_Directions for this task_: Report how many lines of the records below contain the string "markup". Give only the number.

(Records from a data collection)
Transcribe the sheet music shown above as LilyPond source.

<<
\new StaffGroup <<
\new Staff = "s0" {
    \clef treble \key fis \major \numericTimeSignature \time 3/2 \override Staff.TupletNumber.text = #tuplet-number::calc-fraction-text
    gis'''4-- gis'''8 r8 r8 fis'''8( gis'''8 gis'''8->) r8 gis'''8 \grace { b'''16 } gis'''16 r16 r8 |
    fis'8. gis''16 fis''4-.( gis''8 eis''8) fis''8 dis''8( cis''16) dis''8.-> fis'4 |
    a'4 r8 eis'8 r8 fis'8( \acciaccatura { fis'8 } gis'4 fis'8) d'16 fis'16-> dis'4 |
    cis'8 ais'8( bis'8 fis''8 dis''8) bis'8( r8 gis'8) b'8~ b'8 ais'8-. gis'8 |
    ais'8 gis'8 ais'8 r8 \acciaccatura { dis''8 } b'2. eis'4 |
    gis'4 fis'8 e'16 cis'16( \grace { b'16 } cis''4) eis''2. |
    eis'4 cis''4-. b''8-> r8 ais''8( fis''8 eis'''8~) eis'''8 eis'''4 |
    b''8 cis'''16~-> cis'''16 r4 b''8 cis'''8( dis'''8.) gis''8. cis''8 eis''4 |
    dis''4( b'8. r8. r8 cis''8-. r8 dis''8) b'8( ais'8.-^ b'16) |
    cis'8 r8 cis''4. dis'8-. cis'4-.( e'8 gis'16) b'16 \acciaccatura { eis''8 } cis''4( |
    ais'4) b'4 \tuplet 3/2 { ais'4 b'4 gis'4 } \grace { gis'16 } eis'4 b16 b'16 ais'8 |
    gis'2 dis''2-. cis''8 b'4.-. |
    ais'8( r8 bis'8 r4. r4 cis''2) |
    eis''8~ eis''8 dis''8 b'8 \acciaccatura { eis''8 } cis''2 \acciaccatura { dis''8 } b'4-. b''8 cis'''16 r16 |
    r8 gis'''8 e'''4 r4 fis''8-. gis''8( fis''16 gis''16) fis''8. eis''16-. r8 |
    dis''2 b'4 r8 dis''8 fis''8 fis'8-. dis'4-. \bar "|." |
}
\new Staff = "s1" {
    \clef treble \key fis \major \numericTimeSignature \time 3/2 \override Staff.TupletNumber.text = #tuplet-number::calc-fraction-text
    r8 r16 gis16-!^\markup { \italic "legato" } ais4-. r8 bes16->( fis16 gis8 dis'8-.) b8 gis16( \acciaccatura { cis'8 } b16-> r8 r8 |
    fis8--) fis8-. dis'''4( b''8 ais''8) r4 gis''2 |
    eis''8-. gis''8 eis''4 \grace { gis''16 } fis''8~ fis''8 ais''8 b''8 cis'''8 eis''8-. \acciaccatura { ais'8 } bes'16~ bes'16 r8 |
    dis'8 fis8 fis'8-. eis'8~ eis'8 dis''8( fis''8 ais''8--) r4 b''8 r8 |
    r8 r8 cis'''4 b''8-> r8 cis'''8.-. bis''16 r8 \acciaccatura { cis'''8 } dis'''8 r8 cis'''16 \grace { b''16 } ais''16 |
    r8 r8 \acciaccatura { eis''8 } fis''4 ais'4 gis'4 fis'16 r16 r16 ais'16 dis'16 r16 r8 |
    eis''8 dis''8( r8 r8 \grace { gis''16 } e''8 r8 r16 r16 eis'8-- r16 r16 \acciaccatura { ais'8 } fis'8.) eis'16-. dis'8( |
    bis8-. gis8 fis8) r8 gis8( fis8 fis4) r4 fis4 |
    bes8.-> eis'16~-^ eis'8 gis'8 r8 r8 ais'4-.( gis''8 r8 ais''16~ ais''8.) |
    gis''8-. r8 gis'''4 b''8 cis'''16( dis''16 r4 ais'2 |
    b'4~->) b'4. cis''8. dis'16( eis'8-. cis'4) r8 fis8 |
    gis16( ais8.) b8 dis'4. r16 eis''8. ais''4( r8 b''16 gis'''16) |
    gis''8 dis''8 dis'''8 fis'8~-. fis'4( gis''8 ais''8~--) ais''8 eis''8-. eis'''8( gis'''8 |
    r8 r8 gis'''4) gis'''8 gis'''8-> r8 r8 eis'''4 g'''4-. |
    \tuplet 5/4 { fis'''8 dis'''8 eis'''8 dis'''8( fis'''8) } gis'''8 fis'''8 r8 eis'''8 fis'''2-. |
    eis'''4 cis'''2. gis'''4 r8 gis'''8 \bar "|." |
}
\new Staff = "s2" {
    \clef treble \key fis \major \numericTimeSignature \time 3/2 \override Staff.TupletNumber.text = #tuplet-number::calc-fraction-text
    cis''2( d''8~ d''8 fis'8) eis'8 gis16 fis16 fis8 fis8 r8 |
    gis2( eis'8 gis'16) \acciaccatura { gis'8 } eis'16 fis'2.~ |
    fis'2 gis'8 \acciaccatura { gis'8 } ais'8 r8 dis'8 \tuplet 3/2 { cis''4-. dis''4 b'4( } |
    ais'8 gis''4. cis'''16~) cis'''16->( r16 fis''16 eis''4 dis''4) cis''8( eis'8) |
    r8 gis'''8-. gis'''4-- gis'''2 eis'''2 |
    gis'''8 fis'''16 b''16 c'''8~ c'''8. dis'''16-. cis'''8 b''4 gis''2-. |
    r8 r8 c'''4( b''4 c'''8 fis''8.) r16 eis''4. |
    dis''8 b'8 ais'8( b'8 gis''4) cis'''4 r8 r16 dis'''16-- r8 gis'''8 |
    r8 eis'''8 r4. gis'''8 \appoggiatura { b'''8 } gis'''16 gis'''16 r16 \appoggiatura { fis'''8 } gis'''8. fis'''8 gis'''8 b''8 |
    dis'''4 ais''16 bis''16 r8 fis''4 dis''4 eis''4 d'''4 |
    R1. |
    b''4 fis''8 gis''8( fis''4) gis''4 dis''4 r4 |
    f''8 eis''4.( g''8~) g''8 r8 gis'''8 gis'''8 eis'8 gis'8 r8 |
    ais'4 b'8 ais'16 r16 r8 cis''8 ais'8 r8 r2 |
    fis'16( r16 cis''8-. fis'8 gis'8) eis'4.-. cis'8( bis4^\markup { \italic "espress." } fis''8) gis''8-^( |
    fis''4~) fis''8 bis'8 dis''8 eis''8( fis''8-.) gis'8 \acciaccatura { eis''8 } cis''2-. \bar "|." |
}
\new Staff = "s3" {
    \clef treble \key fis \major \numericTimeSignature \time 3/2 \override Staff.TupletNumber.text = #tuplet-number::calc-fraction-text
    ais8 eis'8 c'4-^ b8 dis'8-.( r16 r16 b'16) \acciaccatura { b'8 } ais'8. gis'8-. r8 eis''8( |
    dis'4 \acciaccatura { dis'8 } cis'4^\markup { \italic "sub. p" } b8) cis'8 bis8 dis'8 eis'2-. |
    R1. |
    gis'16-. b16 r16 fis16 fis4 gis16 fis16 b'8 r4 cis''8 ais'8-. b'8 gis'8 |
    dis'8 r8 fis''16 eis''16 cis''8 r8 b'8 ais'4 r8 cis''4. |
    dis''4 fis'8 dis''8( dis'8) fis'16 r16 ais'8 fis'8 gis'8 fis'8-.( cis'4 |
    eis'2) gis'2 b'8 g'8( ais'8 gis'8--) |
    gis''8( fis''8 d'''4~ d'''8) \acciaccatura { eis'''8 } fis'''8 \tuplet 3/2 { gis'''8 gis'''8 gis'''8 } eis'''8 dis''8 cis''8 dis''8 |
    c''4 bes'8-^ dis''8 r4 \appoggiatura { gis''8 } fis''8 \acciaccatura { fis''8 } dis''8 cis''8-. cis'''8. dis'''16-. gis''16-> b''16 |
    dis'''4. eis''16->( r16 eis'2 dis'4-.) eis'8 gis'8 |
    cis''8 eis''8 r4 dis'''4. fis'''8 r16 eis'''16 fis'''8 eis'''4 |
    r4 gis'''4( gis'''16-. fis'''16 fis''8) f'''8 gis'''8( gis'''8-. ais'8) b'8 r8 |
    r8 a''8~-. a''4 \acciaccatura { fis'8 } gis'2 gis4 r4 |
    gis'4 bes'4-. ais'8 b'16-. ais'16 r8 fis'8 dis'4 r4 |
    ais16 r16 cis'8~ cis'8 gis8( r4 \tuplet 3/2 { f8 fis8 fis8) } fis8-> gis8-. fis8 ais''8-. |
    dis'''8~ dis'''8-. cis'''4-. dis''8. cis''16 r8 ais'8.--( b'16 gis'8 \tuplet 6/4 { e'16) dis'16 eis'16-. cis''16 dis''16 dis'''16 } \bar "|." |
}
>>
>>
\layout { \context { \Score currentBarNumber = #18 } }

_Solution for this task_: 3